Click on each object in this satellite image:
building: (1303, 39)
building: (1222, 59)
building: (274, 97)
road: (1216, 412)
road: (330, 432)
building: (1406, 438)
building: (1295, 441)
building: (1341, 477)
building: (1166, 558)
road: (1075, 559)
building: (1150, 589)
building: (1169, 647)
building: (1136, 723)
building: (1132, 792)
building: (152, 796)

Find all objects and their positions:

###

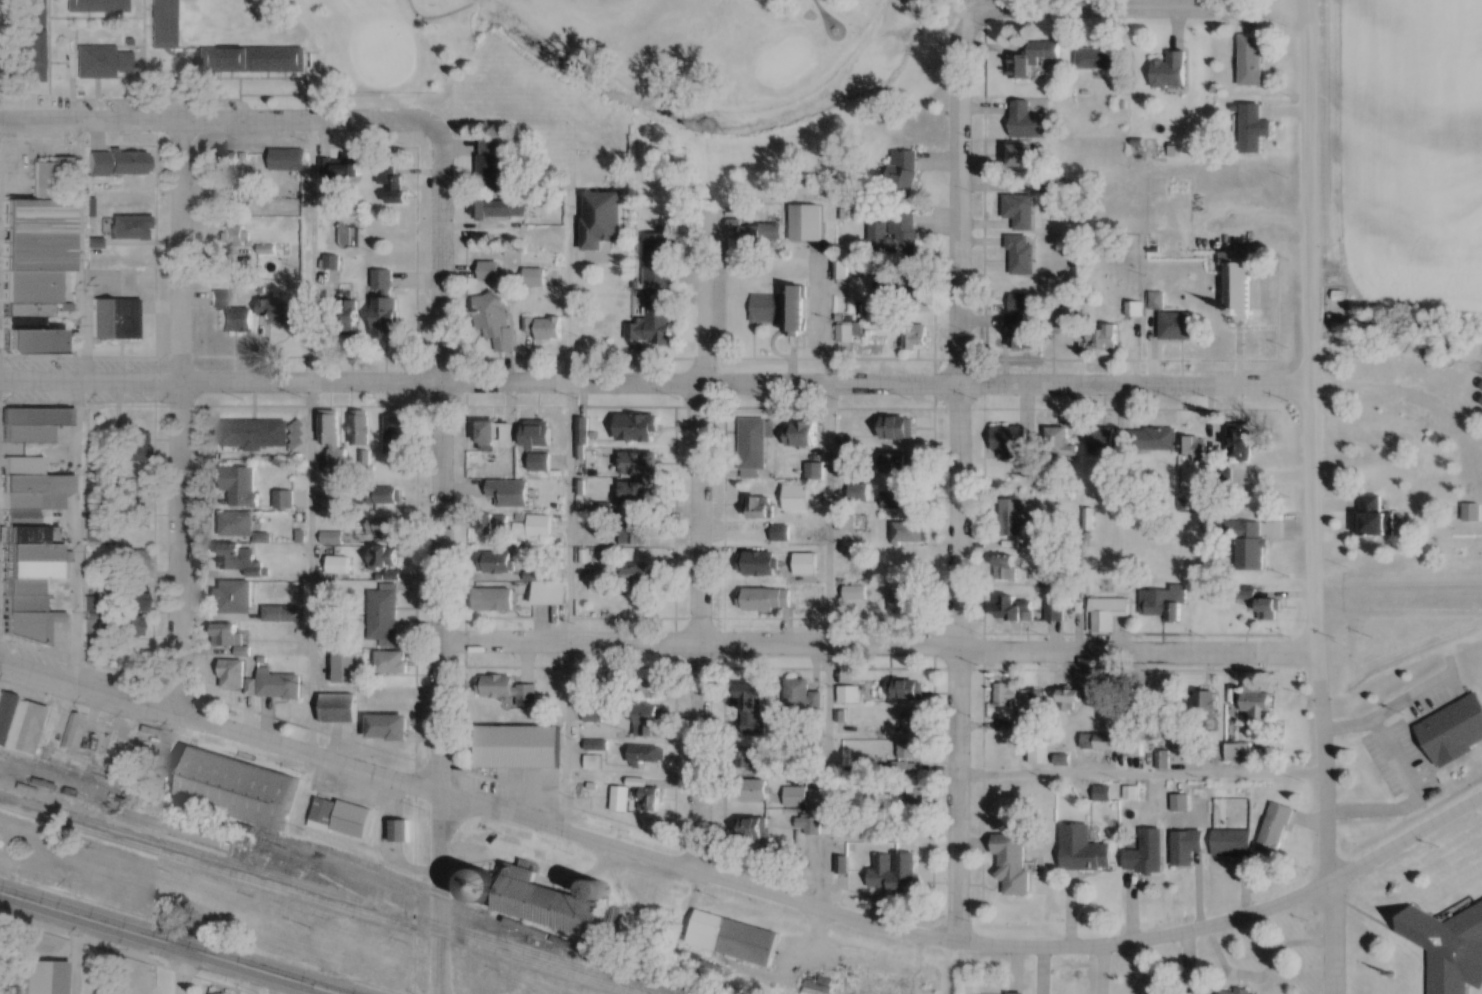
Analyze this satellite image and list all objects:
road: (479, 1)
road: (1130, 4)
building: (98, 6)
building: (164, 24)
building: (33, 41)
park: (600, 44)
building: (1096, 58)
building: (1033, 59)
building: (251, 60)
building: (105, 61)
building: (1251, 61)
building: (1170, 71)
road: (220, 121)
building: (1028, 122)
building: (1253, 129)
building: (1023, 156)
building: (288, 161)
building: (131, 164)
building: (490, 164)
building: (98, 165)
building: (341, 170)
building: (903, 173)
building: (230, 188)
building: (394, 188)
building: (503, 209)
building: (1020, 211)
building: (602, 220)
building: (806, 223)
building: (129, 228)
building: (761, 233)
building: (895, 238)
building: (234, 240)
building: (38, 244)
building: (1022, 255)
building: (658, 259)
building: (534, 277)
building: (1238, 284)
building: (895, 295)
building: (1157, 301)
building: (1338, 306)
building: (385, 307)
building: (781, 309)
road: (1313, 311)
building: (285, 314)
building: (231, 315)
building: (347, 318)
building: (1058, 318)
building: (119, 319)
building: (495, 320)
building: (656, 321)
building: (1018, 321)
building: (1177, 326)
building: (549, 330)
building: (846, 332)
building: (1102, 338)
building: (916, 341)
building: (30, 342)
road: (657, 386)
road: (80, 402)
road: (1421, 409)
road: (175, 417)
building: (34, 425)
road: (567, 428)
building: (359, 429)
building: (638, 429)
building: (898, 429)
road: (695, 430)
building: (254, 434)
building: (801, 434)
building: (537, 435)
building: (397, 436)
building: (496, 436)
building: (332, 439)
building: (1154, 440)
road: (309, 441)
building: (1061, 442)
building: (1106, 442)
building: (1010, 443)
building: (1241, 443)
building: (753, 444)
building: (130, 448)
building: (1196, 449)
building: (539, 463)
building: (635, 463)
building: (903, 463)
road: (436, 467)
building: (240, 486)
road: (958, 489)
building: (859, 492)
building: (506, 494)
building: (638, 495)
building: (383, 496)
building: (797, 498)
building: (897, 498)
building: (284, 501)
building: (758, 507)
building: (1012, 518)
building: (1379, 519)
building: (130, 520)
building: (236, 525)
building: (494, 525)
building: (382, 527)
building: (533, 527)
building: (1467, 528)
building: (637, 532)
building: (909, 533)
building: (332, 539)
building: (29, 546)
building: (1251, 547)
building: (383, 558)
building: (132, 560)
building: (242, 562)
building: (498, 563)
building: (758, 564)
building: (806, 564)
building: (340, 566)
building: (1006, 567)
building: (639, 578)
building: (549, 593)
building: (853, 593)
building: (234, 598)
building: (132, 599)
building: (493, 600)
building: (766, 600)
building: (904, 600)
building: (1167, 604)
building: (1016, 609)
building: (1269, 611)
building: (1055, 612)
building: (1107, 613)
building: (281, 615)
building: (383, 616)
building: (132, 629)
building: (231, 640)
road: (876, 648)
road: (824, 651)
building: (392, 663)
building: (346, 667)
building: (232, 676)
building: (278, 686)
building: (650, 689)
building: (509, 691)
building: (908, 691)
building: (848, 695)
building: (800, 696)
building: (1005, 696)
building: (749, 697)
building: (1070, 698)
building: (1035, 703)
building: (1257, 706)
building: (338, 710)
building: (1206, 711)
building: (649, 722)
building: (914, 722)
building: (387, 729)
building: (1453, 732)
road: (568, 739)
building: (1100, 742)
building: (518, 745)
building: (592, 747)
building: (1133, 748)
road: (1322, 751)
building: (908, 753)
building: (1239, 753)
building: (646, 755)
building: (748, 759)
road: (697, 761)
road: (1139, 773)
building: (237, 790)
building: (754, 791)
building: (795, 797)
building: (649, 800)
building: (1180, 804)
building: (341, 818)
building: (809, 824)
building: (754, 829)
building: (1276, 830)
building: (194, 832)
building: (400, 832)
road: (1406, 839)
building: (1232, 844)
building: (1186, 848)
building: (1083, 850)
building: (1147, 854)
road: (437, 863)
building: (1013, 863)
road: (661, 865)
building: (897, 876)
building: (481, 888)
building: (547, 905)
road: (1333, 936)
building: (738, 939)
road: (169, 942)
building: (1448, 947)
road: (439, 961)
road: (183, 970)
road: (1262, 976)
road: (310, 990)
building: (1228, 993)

###

Your instructions: Return a word-for-word copy of the lines above from the one holding "Click on each" through the one holding "Find all objects", with both of them included and nothing besides.

Task solution:
Click on each object in this satellite image:
building: (1303, 39)
building: (1222, 59)
building: (274, 97)
road: (1216, 412)
road: (330, 432)
building: (1406, 438)
building: (1295, 441)
building: (1341, 477)
building: (1166, 558)
road: (1075, 559)
building: (1150, 589)
building: (1169, 647)
building: (1136, 723)
building: (1132, 792)
building: (152, 796)

Find all objects and their positions:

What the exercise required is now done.